● What to do: Would you write out the entries below word for word, omitting the pictures?

● Dataset excerpts:
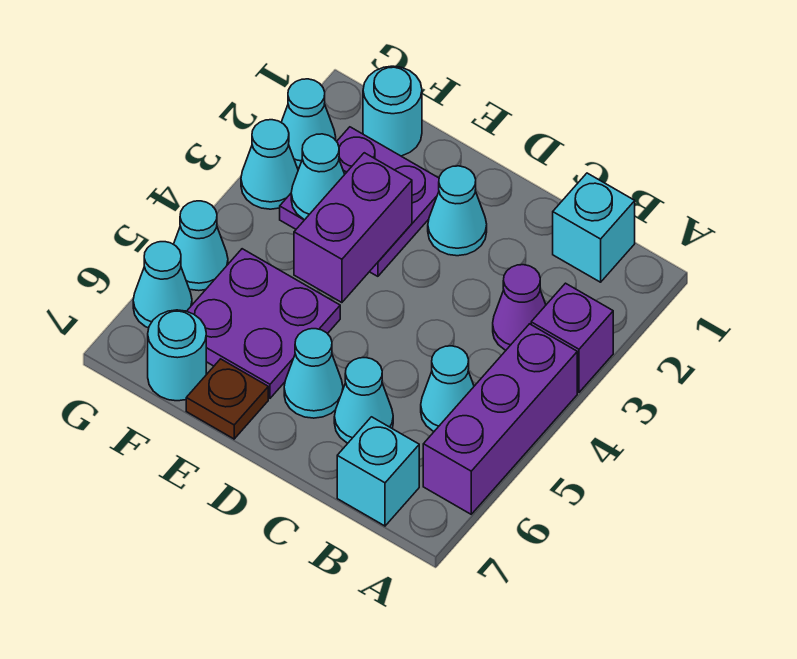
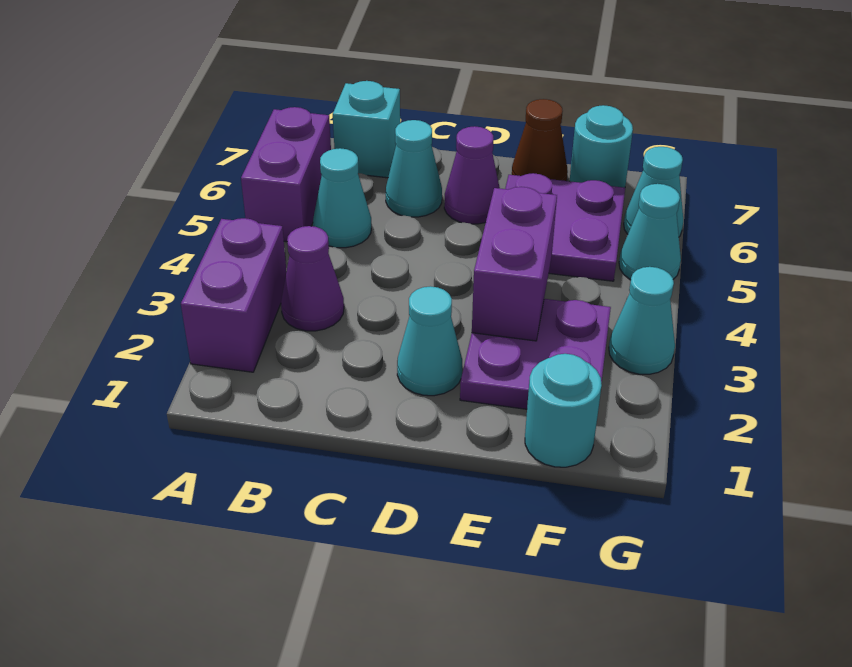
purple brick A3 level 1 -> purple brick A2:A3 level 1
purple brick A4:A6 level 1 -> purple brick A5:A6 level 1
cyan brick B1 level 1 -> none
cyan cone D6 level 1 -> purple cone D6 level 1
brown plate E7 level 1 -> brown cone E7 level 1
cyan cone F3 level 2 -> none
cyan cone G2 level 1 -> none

● Reply to the exercise:
purple brick A3 level 1 -> purple brick A2:A3 level 1
purple brick A4:A6 level 1 -> purple brick A5:A6 level 1
cyan brick B1 level 1 -> none
cyan cone D6 level 1 -> purple cone D6 level 1
brown plate E7 level 1 -> brown cone E7 level 1
cyan cone F3 level 2 -> none
cyan cone G2 level 1 -> none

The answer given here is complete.